___ RAW DATA
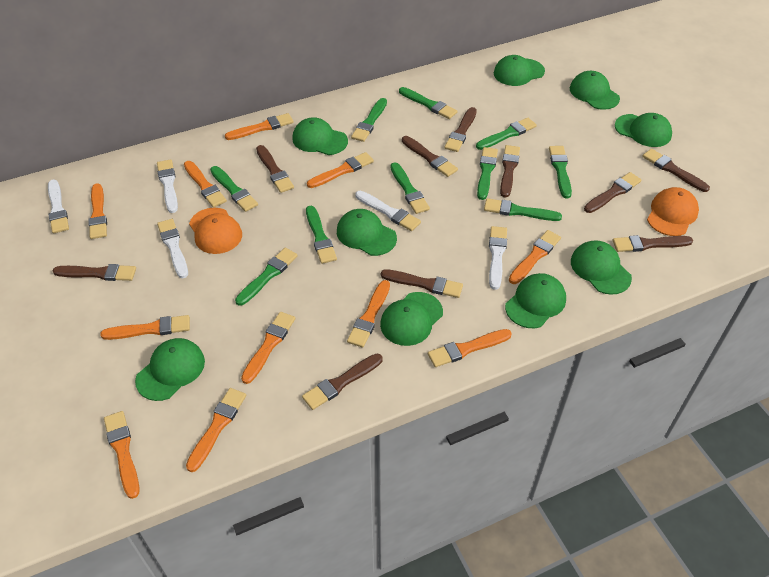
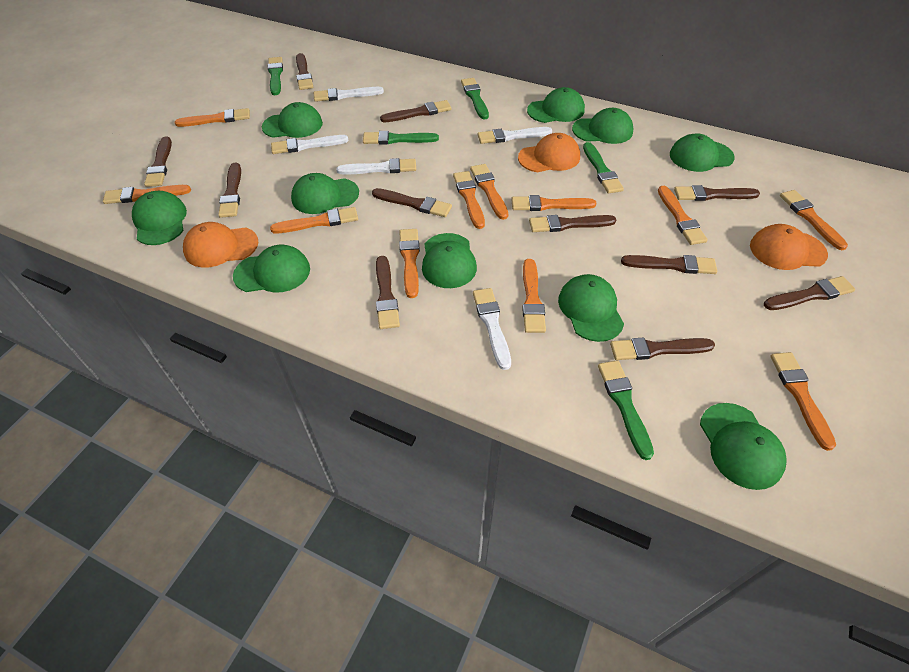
brown brush: 10 -> 11
green brush: 10 -> 5
green cap: 9 -> 10
orange cap: 2 -> 3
______
- **ABOUT THIS TASK**:
The whole listing above, minus its pictures, is what you should write out word for word.

- **OUTPUT OF THE TASK**:
brown brush: 10 -> 11
green brush: 10 -> 5
green cap: 9 -> 10
orange cap: 2 -> 3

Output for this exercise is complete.